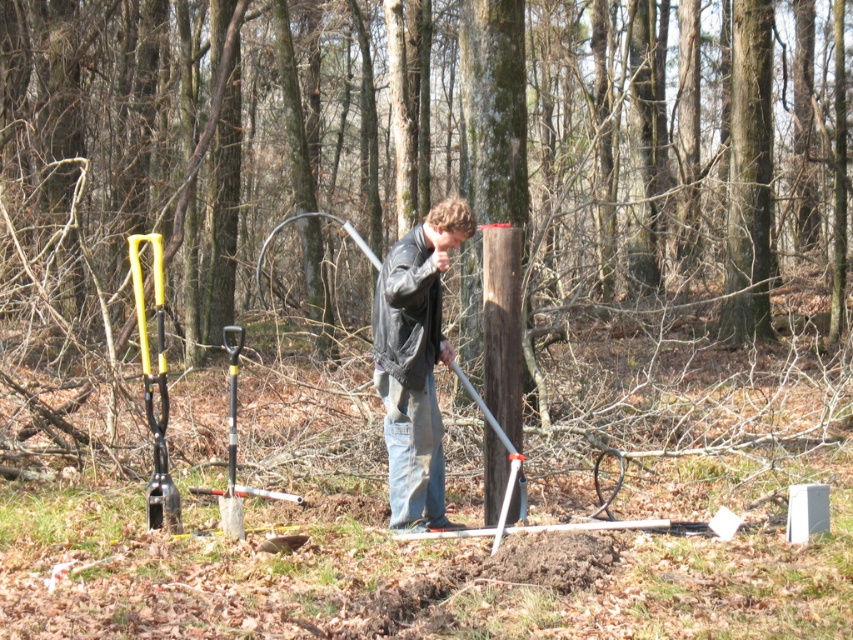
You are a hiker who just arrived at the wooded area. You see a leather jacket at center and a metallic yellow tool at left. Which item is bigger in size?

The leather jacket at center is larger in size compared to the metallic yellow tool at left.

You are a hiker who wants to know which item is wider when comparing the leather jacket at center and the metallic yellow tool at left. Can you tell me which one is wider?

The leather jacket at center is wider than the metallic yellow tool at left.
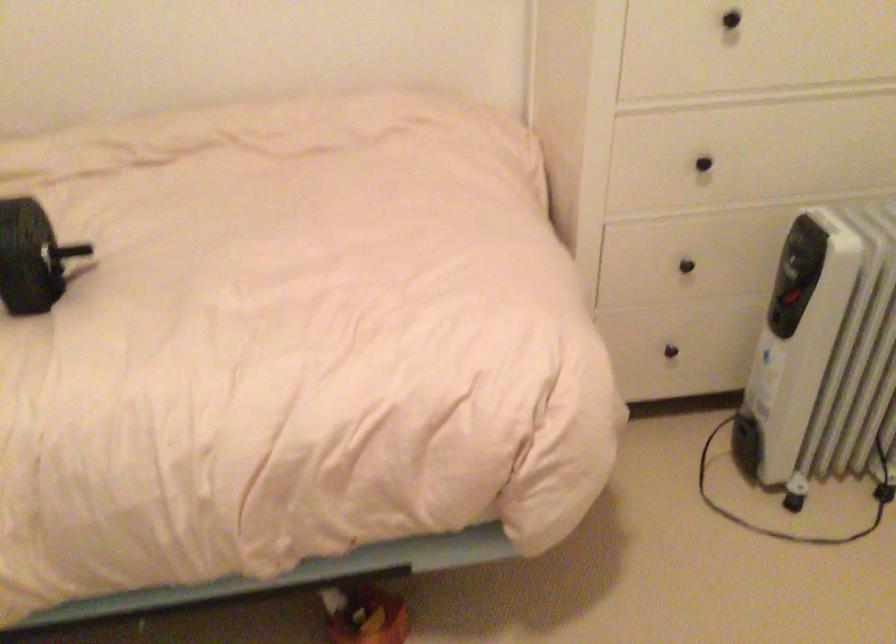
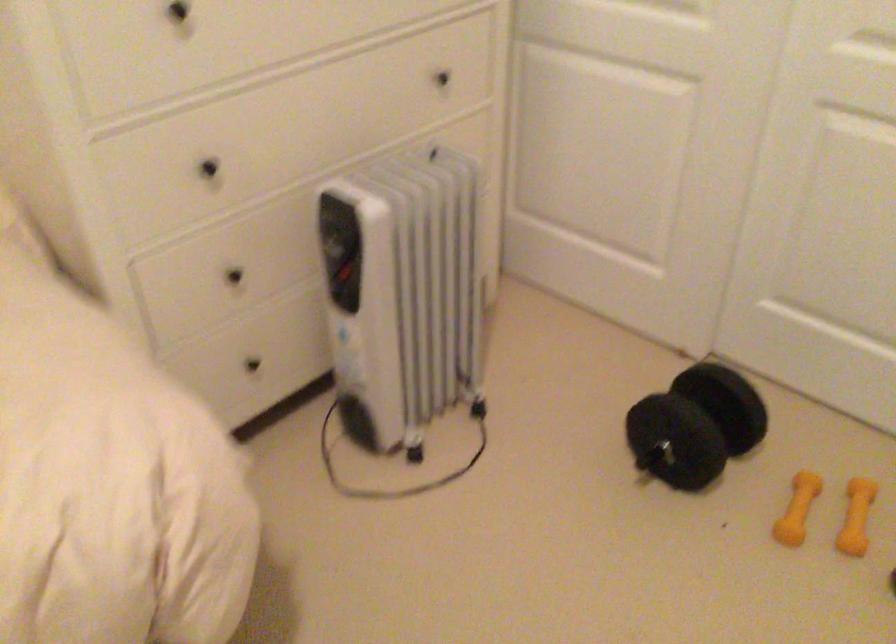
The point at (674,351) is marked in the first image. Where is the corresponding point in the second image?

(252, 364)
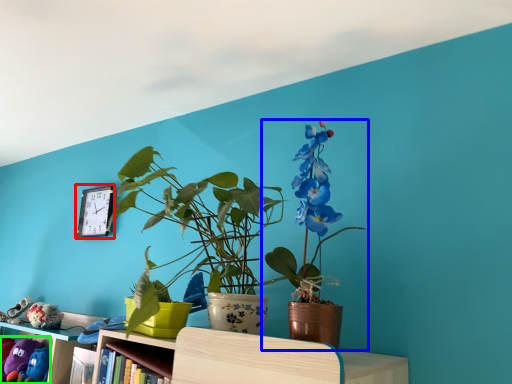
Question: Which object is positioned closest to clock (highlighted by a red box)? Select from houseplant (highlighted by a blue box) and toy (highlighted by a green box).

Choices:
 (A) houseplant
 (B) toy

Answer: (B)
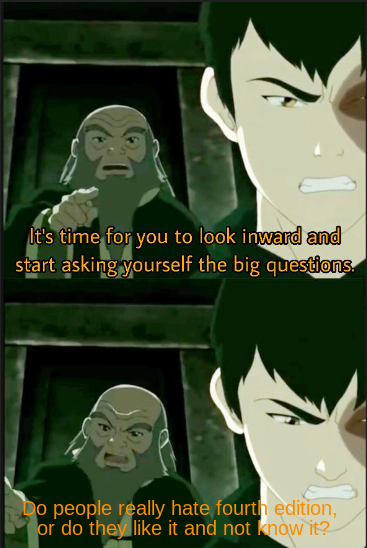
Locate an element on the screen. This screenshot has width=367, height=548. archway is located at coordinates (95, 335), (126, 38).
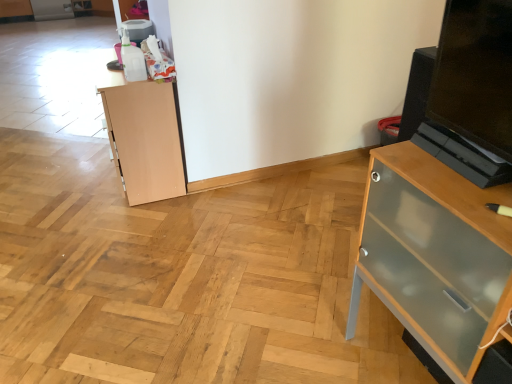
Question: Considering the relative sizes of light brown wood cupboard at left and clear glass cabinet at right in the image provided, is light brown wood cupboard at left taller than clear glass cabinet at right?

Choices:
 (A) yes
 (B) no

Answer: (B)

Question: From the image's perspective, is light brown wood cupboard at left beneath clear glass cabinet at right?

Choices:
 (A) yes
 (B) no

Answer: (B)

Question: Can you confirm if light brown wood cupboard at left is shorter than clear glass cabinet at right?

Choices:
 (A) yes
 (B) no

Answer: (A)

Question: Is there a large distance between light brown wood cupboard at left and clear glass cabinet at right?

Choices:
 (A) yes
 (B) no

Answer: (A)

Question: Can you confirm if light brown wood cupboard at left is smaller than clear glass cabinet at right?

Choices:
 (A) no
 (B) yes

Answer: (B)

Question: Is light brown wood cupboard at left at the left side of clear glass cabinet at right?

Choices:
 (A) yes
 (B) no

Answer: (A)

Question: Is clear glass cabinet at right positioned beyond the bounds of light brown wood cupboard at left?

Choices:
 (A) yes
 (B) no

Answer: (A)

Question: Can you confirm if clear glass cabinet at right is taller than light brown wood cupboard at left?

Choices:
 (A) yes
 (B) no

Answer: (A)

Question: Considering the relative sizes of clear glass cabinet at right and light brown wood cupboard at left in the image provided, is clear glass cabinet at right thinner than light brown wood cupboard at left?

Choices:
 (A) no
 (B) yes

Answer: (A)

Question: Are clear glass cabinet at right and light brown wood cupboard at left located far from each other?

Choices:
 (A) no
 (B) yes

Answer: (B)

Question: Is clear glass cabinet at right oriented away from light brown wood cupboard at left?

Choices:
 (A) no
 (B) yes

Answer: (A)

Question: Could you tell me if clear glass cabinet at right is turned towards light brown wood cupboard at left?

Choices:
 (A) no
 (B) yes

Answer: (A)

Question: Is light brown wood cupboard at left in front of or behind clear glass cabinet at right in the image?

Choices:
 (A) behind
 (B) front

Answer: (A)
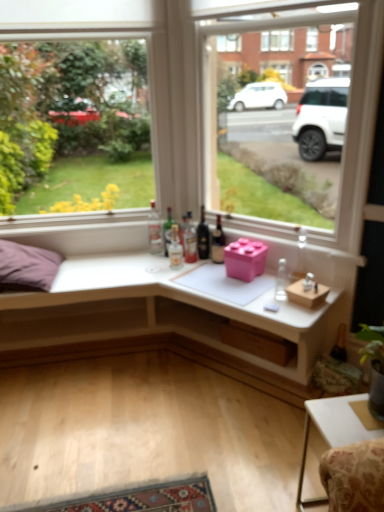
What are the coordinates of `vacant area that lies between translucent glass bottle at center, the 5th bottle when ordered from right to left, and wooden box at right, the 2th window box in the bottom-to-top sequence` in the screenshot? It's located at (228, 282).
_ _ _ _ _ _ _
#### Problem to solve
Return all of the material above word for word, from start to finish, but leave out every picture line.

#### Task output
You are a hiker who just arrived at the wooded area. You see a leather jacket at center and a metallic yellow tool at left. Which item is bigger in size?

The leather jacket at center is larger in size compared to the metallic yellow tool at left.

You are a hiker who wants to know which item is wider when comparing the leather jacket at center and the metallic yellow tool at left. Can you tell me which one is wider?

The leather jacket at center is wider than the metallic yellow tool at left.
The point at (674,351) is marked in the first image. Where is the corresponding point in the second image?

(252, 364)
Question: Which object is positioned closest to clock (highlighted by a red box)? Select from houseplant (highlighted by a blue box) and toy (highlighted by a green box).

Choices:
 (A) houseplant
 (B) toy

Answer: (B)
Locate an element on the screen. This screenshot has width=367, height=548. archway is located at coordinates (95, 335), (126, 38).
Question: Considering the relative sizes of light brown wood cupboard at left and clear glass cabinet at right in the image provided, is light brown wood cupboard at left taller than clear glass cabinet at right?

Choices:
 (A) yes
 (B) no

Answer: (B)

Question: From the image's perspective, is light brown wood cupboard at left beneath clear glass cabinet at right?

Choices:
 (A) yes
 (B) no

Answer: (B)

Question: Can you confirm if light brown wood cupboard at left is shorter than clear glass cabinet at right?

Choices:
 (A) yes
 (B) no

Answer: (A)

Question: Is there a large distance between light brown wood cupboard at left and clear glass cabinet at right?

Choices:
 (A) yes
 (B) no

Answer: (A)

Question: Can you confirm if light brown wood cupboard at left is smaller than clear glass cabinet at right?

Choices:
 (A) no
 (B) yes

Answer: (B)

Question: Is light brown wood cupboard at left at the left side of clear glass cabinet at right?

Choices:
 (A) yes
 (B) no

Answer: (A)

Question: Is clear glass cabinet at right positioned beyond the bounds of light brown wood cupboard at left?

Choices:
 (A) yes
 (B) no

Answer: (A)

Question: Can you confirm if clear glass cabinet at right is taller than light brown wood cupboard at left?

Choices:
 (A) yes
 (B) no

Answer: (A)

Question: Considering the relative sizes of clear glass cabinet at right and light brown wood cupboard at left in the image provided, is clear glass cabinet at right thinner than light brown wood cupboard at left?

Choices:
 (A) no
 (B) yes

Answer: (A)

Question: Are clear glass cabinet at right and light brown wood cupboard at left located far from each other?

Choices:
 (A) no
 (B) yes

Answer: (B)

Question: Is clear glass cabinet at right oriented away from light brown wood cupboard at left?

Choices:
 (A) no
 (B) yes

Answer: (A)

Question: Could you tell me if clear glass cabinet at right is turned towards light brown wood cupboard at left?

Choices:
 (A) no
 (B) yes

Answer: (A)

Question: Is light brown wood cupboard at left in front of or behind clear glass cabinet at right in the image?

Choices:
 (A) behind
 (B) front

Answer: (A)
What are the coordinates of `vacant area that lies between translucent glass bottle at center, the 5th bottle when ordered from right to left, and wooden box at right, the 2th window box in the bottom-to-top sequence` in the screenshot? It's located at (228, 282).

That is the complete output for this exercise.